What is expected: Which lines in the material below contain the string "kern"? Pick out and copy every such line, treating uppercase and lowercase as different.

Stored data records
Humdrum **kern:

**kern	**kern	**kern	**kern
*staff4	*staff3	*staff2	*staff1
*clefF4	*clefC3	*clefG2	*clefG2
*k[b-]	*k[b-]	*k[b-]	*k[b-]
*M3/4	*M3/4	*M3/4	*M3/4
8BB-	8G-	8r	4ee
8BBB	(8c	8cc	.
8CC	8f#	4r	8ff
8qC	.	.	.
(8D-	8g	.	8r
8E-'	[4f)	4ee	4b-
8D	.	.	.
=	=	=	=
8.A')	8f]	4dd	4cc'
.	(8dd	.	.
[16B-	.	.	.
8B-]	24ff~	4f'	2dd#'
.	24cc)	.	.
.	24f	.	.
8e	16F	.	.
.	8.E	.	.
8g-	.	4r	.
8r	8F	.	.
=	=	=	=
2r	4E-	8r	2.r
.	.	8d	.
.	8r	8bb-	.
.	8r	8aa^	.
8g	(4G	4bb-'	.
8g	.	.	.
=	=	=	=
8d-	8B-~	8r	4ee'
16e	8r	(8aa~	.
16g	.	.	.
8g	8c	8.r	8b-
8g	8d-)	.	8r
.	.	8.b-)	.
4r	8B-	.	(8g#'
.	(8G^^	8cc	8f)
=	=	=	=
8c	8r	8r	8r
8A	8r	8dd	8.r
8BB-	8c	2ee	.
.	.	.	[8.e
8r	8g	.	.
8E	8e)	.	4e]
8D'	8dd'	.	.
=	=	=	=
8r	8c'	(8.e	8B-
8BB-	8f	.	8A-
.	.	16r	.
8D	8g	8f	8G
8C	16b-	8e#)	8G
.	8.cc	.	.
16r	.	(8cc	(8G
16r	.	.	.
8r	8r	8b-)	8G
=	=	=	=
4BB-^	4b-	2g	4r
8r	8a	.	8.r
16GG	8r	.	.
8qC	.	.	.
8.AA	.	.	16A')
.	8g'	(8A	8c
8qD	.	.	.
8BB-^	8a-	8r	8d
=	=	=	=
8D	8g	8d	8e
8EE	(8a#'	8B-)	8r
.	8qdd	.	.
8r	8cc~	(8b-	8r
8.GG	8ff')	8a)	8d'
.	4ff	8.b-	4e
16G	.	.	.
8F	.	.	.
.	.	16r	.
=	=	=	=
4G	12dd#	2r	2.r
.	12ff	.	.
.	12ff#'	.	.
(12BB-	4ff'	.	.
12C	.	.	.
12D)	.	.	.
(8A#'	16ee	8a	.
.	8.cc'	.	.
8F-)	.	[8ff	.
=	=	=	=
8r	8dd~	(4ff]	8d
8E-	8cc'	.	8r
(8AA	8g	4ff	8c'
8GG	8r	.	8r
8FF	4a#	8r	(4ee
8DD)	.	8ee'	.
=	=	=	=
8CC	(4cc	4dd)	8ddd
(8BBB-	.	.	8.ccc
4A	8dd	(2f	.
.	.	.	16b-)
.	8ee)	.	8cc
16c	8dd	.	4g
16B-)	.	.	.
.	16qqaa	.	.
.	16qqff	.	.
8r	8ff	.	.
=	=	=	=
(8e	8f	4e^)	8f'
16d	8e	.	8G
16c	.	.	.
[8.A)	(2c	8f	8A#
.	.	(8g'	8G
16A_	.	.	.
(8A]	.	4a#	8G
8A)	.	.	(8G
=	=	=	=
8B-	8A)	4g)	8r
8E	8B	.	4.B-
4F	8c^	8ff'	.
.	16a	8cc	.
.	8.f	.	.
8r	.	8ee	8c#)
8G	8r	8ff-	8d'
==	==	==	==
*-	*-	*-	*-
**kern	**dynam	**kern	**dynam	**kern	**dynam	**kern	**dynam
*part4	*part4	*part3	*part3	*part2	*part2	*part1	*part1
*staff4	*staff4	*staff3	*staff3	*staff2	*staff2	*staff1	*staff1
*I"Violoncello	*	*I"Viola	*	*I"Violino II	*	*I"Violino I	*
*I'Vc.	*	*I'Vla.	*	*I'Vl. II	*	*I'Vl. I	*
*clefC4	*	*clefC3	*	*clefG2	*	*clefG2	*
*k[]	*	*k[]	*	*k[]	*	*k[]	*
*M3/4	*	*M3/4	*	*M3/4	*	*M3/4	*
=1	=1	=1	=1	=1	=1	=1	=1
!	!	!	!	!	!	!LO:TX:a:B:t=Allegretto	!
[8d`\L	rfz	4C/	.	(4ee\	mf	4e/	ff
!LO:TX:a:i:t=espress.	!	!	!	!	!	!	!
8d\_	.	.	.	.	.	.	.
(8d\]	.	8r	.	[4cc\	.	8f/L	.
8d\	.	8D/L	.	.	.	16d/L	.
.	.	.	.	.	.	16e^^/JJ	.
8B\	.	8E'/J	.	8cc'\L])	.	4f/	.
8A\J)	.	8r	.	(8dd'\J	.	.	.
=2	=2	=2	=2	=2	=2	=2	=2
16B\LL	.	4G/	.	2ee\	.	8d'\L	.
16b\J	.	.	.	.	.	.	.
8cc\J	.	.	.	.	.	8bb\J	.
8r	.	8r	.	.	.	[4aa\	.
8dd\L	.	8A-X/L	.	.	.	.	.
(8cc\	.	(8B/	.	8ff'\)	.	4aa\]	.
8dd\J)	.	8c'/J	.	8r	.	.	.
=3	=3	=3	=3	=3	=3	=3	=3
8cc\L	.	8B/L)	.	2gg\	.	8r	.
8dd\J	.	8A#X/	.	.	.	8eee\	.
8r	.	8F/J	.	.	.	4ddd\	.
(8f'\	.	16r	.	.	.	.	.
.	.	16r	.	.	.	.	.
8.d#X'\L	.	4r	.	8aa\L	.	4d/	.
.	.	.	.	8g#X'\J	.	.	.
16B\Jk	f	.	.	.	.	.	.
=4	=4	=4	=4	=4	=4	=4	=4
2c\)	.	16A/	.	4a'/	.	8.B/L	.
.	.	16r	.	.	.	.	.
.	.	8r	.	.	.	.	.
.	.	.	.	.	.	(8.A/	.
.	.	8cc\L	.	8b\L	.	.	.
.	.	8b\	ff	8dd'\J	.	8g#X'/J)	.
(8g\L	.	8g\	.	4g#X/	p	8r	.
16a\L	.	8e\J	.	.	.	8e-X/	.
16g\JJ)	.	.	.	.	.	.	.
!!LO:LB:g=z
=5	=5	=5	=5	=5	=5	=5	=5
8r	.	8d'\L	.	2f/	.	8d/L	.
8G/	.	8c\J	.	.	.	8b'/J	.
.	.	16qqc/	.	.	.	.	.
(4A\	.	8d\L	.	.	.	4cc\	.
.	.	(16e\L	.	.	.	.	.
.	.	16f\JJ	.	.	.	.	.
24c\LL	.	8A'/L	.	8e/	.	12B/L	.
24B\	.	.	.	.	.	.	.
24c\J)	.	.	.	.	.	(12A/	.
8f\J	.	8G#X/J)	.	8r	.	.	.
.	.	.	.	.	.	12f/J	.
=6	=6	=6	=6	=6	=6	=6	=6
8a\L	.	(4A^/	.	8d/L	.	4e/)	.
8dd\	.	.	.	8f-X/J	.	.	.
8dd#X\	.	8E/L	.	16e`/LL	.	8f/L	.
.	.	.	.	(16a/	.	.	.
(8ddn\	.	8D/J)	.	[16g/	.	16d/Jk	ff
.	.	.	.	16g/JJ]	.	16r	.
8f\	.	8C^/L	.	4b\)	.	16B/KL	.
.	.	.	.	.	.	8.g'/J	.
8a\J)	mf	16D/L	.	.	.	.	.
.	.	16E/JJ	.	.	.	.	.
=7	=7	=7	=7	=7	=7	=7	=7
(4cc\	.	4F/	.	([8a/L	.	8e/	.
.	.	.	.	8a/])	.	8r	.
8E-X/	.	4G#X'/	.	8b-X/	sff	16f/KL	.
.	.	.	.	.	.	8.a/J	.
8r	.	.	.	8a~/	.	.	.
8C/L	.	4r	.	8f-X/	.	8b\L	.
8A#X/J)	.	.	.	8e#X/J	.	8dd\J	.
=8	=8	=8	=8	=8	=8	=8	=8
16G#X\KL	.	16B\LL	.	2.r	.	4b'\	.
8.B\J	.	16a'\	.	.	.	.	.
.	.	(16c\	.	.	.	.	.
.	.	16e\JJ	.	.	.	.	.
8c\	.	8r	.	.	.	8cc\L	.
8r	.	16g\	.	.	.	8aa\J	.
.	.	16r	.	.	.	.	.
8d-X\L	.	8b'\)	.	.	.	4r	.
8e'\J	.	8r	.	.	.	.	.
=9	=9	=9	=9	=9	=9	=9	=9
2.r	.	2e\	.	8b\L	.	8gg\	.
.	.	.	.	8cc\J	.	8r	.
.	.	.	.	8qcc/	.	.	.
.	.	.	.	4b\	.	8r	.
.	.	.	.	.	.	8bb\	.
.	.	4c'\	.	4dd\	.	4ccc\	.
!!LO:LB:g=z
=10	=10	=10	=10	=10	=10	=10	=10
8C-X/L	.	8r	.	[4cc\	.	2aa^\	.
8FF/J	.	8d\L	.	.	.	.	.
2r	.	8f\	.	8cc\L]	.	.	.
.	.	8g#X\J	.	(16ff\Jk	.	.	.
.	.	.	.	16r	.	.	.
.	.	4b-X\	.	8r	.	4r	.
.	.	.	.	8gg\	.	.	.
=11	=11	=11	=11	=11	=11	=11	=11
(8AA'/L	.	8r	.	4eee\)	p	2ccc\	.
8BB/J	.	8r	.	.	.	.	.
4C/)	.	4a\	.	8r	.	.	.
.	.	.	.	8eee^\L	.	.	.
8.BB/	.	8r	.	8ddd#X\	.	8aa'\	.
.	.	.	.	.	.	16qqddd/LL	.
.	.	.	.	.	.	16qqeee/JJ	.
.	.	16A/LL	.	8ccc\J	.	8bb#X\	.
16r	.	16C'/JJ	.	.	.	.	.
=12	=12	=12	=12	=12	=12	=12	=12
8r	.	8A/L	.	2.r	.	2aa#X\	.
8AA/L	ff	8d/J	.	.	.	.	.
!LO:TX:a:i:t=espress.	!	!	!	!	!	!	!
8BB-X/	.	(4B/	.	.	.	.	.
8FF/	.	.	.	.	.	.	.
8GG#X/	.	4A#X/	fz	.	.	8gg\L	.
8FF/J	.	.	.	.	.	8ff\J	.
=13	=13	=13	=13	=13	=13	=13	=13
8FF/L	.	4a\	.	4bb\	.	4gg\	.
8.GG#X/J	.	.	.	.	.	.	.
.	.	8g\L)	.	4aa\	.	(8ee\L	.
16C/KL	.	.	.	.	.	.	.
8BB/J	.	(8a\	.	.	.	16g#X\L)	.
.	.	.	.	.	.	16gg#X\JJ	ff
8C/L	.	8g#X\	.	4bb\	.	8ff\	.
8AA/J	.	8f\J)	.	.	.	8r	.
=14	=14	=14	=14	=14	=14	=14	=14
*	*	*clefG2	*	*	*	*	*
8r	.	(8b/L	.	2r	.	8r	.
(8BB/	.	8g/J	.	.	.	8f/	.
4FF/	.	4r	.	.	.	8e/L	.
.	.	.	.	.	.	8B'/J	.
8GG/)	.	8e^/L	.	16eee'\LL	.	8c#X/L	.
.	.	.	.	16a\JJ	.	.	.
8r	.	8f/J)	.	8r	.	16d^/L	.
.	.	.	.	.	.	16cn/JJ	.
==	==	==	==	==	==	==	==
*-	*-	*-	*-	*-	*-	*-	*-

Task result:
Humdrum **kern:
**kern	**kern	**kern	**kern
**kern	**dynam	**kern	**dynam	**kern	**dynam	**kern	**dynam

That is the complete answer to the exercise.